[Opening Dataset extract section]

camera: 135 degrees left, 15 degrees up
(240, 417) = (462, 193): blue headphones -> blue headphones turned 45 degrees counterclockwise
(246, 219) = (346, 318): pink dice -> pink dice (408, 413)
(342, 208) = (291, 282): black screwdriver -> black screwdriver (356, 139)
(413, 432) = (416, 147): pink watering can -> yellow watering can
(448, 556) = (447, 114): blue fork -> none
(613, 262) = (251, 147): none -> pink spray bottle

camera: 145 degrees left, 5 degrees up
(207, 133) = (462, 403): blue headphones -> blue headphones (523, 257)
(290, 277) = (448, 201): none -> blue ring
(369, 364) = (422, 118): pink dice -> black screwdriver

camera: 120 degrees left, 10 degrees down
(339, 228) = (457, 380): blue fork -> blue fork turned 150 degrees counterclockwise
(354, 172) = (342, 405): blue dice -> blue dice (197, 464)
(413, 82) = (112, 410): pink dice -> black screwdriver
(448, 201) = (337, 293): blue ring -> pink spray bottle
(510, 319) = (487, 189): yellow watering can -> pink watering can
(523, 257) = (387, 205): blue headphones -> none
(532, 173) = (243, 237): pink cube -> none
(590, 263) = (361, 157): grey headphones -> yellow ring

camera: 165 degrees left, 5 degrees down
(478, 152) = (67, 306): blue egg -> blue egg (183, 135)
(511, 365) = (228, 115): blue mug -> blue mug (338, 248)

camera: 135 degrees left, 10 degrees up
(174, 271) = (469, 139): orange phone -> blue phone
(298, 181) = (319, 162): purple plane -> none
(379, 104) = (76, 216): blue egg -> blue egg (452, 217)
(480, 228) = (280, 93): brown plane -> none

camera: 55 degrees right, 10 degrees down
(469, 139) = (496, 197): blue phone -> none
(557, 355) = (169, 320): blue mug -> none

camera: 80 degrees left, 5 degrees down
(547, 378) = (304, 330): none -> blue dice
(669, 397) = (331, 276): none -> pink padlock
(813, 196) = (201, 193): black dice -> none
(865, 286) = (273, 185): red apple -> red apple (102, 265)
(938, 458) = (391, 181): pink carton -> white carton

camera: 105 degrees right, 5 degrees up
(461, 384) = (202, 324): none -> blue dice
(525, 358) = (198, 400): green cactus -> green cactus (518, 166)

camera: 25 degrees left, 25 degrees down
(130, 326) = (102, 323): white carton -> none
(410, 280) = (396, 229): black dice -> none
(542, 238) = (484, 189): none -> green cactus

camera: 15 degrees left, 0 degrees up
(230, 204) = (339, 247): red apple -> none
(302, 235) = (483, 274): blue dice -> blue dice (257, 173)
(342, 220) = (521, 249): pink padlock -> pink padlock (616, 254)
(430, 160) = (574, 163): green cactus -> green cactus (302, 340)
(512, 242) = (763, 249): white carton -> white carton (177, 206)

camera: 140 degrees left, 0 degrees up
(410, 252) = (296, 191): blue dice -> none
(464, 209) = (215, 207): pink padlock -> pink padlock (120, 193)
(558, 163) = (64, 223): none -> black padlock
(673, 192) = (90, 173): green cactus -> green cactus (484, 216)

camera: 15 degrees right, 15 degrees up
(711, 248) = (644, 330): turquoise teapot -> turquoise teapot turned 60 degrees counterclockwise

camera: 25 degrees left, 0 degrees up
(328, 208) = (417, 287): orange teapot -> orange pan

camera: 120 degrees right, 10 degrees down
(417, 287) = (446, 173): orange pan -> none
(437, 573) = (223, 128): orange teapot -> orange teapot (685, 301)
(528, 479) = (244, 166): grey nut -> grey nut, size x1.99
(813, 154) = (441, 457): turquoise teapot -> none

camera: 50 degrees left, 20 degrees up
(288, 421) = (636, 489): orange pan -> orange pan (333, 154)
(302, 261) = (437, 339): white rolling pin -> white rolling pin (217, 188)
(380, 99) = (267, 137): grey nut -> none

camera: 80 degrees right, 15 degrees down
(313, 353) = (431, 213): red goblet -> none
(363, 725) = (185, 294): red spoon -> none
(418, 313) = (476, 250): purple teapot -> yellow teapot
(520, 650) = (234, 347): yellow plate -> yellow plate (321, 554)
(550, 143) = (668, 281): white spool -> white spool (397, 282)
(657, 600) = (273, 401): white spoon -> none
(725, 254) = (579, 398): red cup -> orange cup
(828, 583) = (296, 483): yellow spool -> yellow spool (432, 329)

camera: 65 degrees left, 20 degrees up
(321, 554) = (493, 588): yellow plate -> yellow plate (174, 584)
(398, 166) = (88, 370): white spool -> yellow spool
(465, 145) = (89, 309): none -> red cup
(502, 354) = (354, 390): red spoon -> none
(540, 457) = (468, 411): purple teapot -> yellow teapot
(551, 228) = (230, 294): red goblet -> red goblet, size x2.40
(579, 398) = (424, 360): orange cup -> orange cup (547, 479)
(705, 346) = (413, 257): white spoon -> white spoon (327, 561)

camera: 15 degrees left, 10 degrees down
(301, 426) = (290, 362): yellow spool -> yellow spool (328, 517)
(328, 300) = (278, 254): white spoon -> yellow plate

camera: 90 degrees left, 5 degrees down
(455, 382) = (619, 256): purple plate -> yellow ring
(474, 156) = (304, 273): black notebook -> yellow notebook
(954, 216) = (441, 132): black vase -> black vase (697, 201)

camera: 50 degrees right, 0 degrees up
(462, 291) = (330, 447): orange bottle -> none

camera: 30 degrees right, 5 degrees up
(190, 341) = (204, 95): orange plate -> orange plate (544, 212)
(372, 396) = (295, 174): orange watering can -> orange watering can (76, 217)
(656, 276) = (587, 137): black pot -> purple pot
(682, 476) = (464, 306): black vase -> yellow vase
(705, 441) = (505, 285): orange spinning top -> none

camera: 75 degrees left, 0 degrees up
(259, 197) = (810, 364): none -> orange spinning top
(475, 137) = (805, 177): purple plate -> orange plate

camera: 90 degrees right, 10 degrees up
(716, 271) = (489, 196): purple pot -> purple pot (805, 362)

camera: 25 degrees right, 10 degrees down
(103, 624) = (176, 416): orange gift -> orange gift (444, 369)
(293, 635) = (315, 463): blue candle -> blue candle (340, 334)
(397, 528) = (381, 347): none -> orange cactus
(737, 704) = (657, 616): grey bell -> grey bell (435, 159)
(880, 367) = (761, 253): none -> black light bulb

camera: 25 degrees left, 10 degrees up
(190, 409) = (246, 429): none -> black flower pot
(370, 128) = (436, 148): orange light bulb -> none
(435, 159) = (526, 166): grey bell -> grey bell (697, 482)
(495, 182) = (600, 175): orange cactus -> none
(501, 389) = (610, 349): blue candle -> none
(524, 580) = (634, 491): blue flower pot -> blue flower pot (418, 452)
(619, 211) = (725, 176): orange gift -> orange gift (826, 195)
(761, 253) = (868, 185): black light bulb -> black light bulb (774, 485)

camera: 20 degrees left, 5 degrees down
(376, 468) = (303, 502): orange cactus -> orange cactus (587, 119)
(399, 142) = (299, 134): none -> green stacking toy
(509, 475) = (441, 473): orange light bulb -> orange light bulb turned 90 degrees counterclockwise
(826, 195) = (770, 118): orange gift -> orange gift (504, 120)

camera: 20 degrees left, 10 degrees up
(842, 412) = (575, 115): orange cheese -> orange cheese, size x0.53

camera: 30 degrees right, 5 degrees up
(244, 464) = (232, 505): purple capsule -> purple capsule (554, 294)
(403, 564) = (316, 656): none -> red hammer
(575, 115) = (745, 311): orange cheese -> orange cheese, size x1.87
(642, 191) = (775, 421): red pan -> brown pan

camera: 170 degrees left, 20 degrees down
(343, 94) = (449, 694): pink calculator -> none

[Closing Dataset extract section]

» **Your goal**:
Please give again the lines above between the line holding "(656, 276) = (587, 137): black" and the line holding "camera: 25 degrees left, 10 degrees up", inclusive, exactly as they are and with nothing added.

» **Response**:
(656, 276) = (587, 137): black pot -> purple pot
(682, 476) = (464, 306): black vase -> yellow vase
(705, 441) = (505, 285): orange spinning top -> none

camera: 75 degrees left, 0 degrees up
(259, 197) = (810, 364): none -> orange spinning top
(475, 137) = (805, 177): purple plate -> orange plate

camera: 90 degrees right, 10 degrees up
(716, 271) = (489, 196): purple pot -> purple pot (805, 362)

camera: 25 degrees right, 10 degrees down
(103, 624) = (176, 416): orange gift -> orange gift (444, 369)
(293, 635) = (315, 463): blue candle -> blue candle (340, 334)
(397, 528) = (381, 347): none -> orange cactus
(737, 704) = (657, 616): grey bell -> grey bell (435, 159)
(880, 367) = (761, 253): none -> black light bulb

camera: 25 degrees left, 10 degrees up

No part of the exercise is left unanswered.